[Data items]
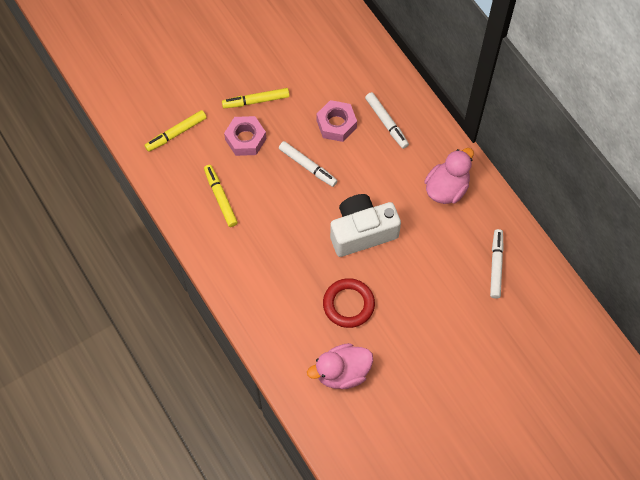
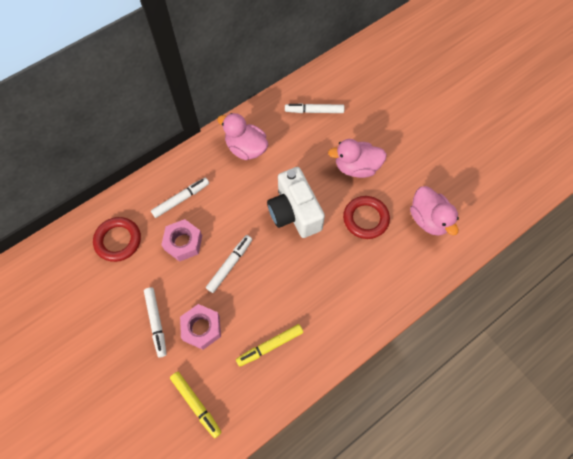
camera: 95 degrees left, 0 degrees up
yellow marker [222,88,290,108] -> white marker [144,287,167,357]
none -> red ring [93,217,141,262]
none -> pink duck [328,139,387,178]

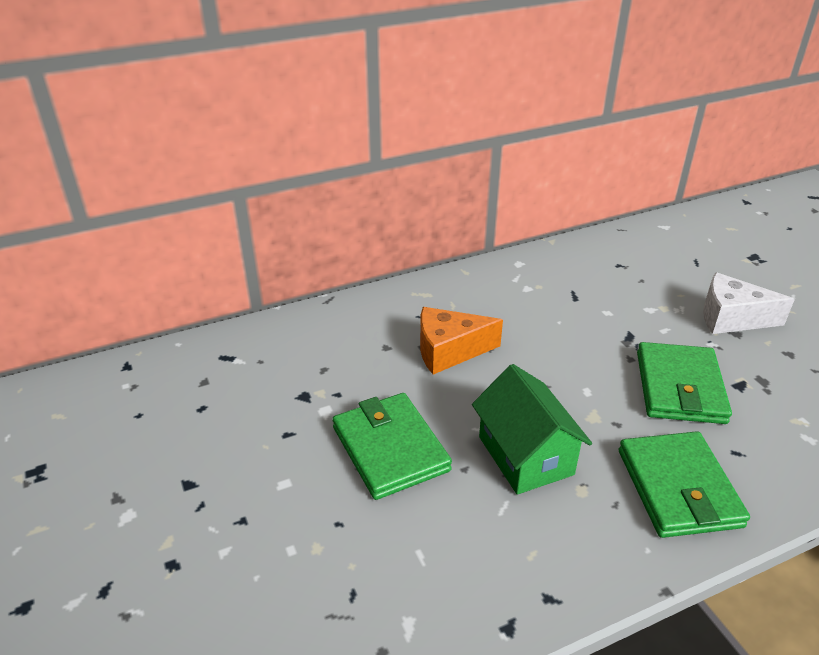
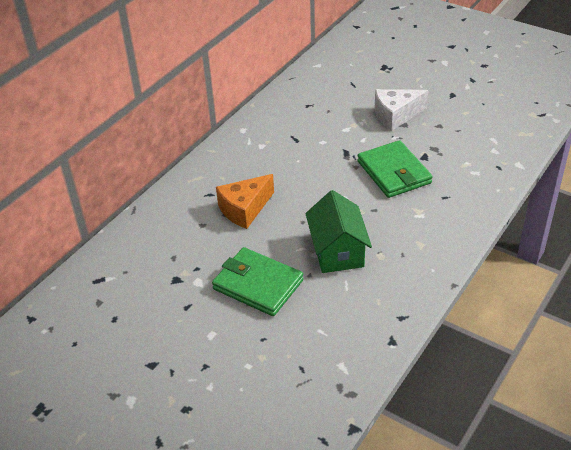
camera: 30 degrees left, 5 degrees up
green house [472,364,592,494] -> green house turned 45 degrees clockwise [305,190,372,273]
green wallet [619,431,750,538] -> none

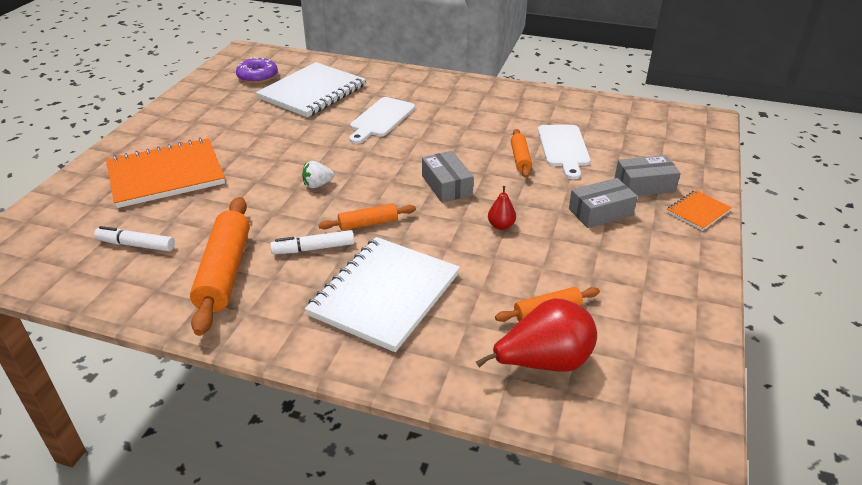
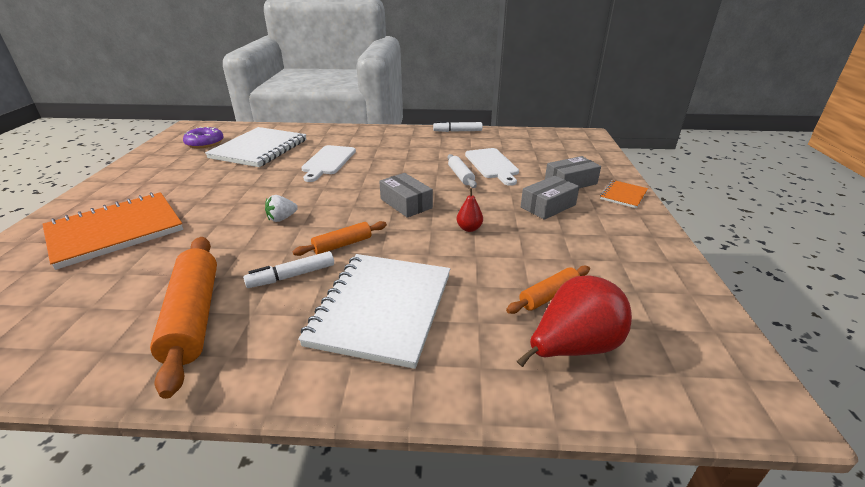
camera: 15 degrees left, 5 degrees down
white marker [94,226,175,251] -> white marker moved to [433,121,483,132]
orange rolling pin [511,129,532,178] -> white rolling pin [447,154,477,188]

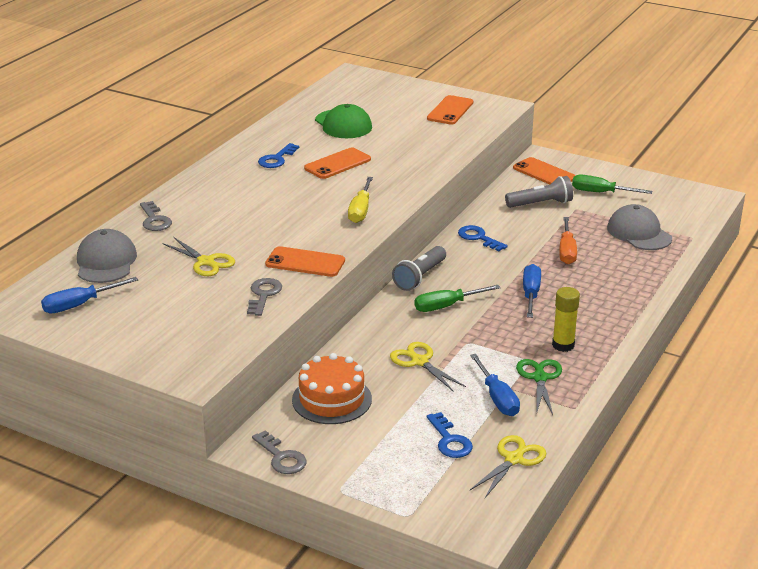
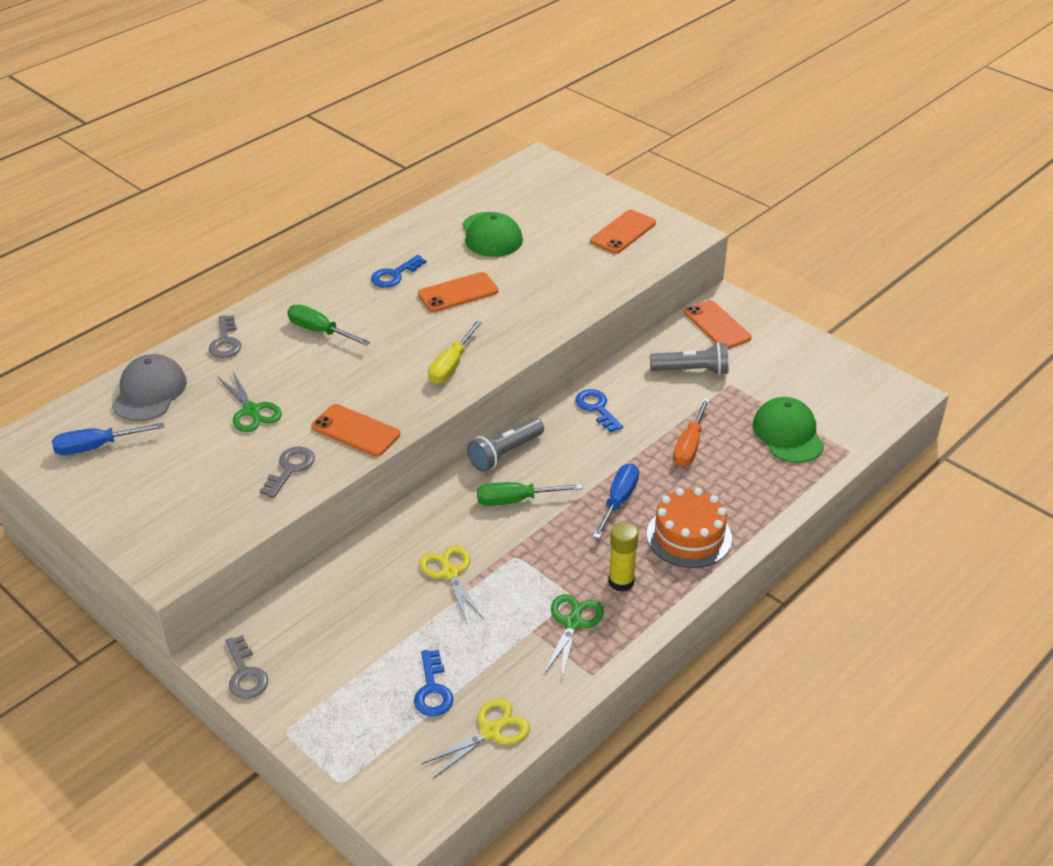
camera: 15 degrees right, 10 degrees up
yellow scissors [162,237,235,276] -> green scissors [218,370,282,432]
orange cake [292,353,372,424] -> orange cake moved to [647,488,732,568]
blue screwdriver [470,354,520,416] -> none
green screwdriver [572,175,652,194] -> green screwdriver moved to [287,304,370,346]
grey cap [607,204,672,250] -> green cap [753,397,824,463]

## AIM OF THE TASK
Take the lines from the one holding "white marker [94,226,175,251]" through the final line of the records above and output them exactly, both ends included, excluding pictures.

## YOUR SOLUTION
white marker [94,226,175,251] -> white marker moved to [433,121,483,132]
orange rolling pin [511,129,532,178] -> white rolling pin [447,154,477,188]

camera: 15 degrees right, 10 degrees up
yellow scissors [162,237,235,276] -> green scissors [218,370,282,432]
orange cake [292,353,372,424] -> orange cake moved to [647,488,732,568]
blue screwdriver [470,354,520,416] -> none
green screwdriver [572,175,652,194] -> green screwdriver moved to [287,304,370,346]
grey cap [607,204,672,250] -> green cap [753,397,824,463]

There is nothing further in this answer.